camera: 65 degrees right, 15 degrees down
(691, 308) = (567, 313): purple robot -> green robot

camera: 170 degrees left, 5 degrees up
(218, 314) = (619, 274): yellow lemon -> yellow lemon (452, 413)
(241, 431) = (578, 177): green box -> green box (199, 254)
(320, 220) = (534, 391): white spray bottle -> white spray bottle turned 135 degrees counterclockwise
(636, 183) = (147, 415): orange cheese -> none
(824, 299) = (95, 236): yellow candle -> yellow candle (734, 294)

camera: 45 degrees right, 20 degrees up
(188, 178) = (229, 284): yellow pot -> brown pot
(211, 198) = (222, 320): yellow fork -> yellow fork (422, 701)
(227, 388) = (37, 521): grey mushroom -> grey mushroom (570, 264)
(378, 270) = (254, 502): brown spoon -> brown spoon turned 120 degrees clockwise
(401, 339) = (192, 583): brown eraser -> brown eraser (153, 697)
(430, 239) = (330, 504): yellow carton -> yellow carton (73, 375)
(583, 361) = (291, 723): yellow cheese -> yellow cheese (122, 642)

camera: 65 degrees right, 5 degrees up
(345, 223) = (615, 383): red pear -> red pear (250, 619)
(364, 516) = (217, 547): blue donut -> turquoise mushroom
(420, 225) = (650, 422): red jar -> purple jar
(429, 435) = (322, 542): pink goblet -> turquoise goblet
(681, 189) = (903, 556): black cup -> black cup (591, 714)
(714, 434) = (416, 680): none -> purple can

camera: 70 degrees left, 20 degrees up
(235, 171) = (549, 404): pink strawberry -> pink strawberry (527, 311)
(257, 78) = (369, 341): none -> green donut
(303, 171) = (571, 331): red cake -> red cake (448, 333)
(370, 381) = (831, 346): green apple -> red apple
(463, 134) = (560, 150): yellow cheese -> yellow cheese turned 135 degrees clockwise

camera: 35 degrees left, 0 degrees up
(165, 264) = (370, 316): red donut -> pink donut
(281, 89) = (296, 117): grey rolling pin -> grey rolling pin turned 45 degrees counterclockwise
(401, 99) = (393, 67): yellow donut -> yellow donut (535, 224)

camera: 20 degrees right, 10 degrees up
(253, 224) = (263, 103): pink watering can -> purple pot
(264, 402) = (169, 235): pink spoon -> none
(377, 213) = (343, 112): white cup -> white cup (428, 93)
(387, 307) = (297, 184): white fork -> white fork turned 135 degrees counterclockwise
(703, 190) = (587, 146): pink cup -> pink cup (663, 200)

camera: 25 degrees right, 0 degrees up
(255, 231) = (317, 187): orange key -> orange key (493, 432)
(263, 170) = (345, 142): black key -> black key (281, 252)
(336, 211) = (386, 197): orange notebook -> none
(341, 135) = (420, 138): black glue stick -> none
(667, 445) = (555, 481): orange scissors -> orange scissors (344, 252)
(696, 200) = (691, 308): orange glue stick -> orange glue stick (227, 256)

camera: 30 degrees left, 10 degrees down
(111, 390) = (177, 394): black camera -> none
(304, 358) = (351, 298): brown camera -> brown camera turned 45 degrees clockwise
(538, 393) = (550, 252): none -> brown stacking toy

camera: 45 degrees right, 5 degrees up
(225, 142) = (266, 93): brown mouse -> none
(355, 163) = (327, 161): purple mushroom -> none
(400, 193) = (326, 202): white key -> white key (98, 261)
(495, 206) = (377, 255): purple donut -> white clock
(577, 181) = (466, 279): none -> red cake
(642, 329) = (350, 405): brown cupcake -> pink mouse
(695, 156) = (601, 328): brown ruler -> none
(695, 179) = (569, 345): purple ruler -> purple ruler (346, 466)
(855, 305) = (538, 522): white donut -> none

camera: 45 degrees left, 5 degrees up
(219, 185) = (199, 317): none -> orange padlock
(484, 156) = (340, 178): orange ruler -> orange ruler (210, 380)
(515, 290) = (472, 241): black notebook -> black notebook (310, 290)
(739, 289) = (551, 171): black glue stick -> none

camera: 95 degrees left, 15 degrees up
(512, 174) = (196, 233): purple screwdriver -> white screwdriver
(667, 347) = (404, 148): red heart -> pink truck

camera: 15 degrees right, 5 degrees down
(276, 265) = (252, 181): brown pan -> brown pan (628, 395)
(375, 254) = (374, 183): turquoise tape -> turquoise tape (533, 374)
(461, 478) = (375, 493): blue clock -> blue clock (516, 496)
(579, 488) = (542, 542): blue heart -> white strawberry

Task description ->
Copy the entire listing above, line for line, exactly.

Solution for this task ->
camera: 65 degrees right, 15 degrees down
(691, 308) = (567, 313): purple robot -> green robot

camera: 170 degrees left, 5 degrees up
(218, 314) = (619, 274): yellow lemon -> yellow lemon (452, 413)
(241, 431) = (578, 177): green box -> green box (199, 254)
(320, 220) = (534, 391): white spray bottle -> white spray bottle turned 135 degrees counterclockwise
(636, 183) = (147, 415): orange cheese -> none
(824, 299) = (95, 236): yellow candle -> yellow candle (734, 294)

camera: 45 degrees right, 20 degrees up
(188, 178) = (229, 284): yellow pot -> brown pot
(211, 198) = (222, 320): yellow fork -> yellow fork (422, 701)
(227, 388) = (37, 521): grey mushroom -> grey mushroom (570, 264)
(378, 270) = (254, 502): brown spoon -> brown spoon turned 120 degrees clockwise
(401, 339) = (192, 583): brown eraser -> brown eraser (153, 697)
(430, 239) = (330, 504): yellow carton -> yellow carton (73, 375)
(583, 361) = (291, 723): yellow cheese -> yellow cheese (122, 642)

camera: 65 degrees right, 5 degrees up
(345, 223) = (615, 383): red pear -> red pear (250, 619)
(364, 516) = (217, 547): blue donut -> turquoise mushroom
(420, 225) = (650, 422): red jar -> purple jar
(429, 435) = (322, 542): pink goblet -> turquoise goblet
(681, 189) = (903, 556): black cup -> black cup (591, 714)
(714, 434) = (416, 680): none -> purple can

camera: 70 degrees left, 20 degrees up
(235, 171) = (549, 404): pink strawberry -> pink strawberry (527, 311)
(257, 78) = (369, 341): none -> green donut
(303, 171) = (571, 331): red cake -> red cake (448, 333)
(370, 381) = (831, 346): green apple -> red apple
(463, 134) = (560, 150): yellow cheese -> yellow cheese turned 135 degrees clockwise

camera: 35 degrees left, 0 degrees up
(165, 264) = (370, 316): red donut -> pink donut
(281, 89) = (296, 117): grey rolling pin -> grey rolling pin turned 45 degrees counterclockwise
(401, 99) = (393, 67): yellow donut -> yellow donut (535, 224)

camera: 20 degrees right, 10 degrees up
(253, 224) = (263, 103): pink watering can -> purple pot
(264, 402) = (169, 235): pink spoon -> none
(377, 213) = (343, 112): white cup -> white cup (428, 93)
(387, 307) = (297, 184): white fork -> white fork turned 135 degrees counterclockwise
(703, 190) = (587, 146): pink cup -> pink cup (663, 200)

camera: 25 degrees right, 0 degrees up
(255, 231) = (317, 187): orange key -> orange key (493, 432)
(263, 170) = (345, 142): black key -> black key (281, 252)
(336, 211) = (386, 197): orange notebook -> none
(341, 135) = (420, 138): black glue stick -> none
(667, 445) = (555, 481): orange scissors -> orange scissors (344, 252)
(696, 200) = (691, 308): orange glue stick -> orange glue stick (227, 256)

camera: 30 degrees left, 10 degrees down
(111, 390) = (177, 394): black camera -> none
(304, 358) = (351, 298): brown camera -> brown camera turned 45 degrees clockwise
(538, 393) = (550, 252): none -> brown stacking toy

camera: 45 degrees right, 5 degrees up
(225, 142) = (266, 93): brown mouse -> none
(355, 163) = (327, 161): purple mushroom -> none
(400, 193) = (326, 202): white key -> white key (98, 261)
(495, 206) = (377, 255): purple donut -> white clock
(577, 181) = (466, 279): none -> red cake
(642, 329) = (350, 405): brown cupcake -> pink mouse
(695, 156) = (601, 328): brown ruler -> none
(695, 179) = (569, 345): purple ruler -> purple ruler (346, 466)
(855, 305) = (538, 522): white donut -> none

camera: 45 degrees left, 5 degrees up
(219, 185) = (199, 317): none -> orange padlock
(484, 156) = (340, 178): orange ruler -> orange ruler (210, 380)
(515, 290) = (472, 241): black notebook -> black notebook (310, 290)
(739, 289) = (551, 171): black glue stick -> none

camera: 95 degrees left, 15 degrees up
(512, 174) = (196, 233): purple screwdriver -> white screwdriver
(667, 347) = (404, 148): red heart -> pink truck

camera: 15 degrees right, 5 degrees down
(276, 265) = (252, 181): brown pan -> brown pan (628, 395)
(375, 254) = (374, 183): turquoise tape -> turquoise tape (533, 374)
(461, 478) = (375, 493): blue clock -> blue clock (516, 496)
(579, 488) = (542, 542): blue heart -> white strawberry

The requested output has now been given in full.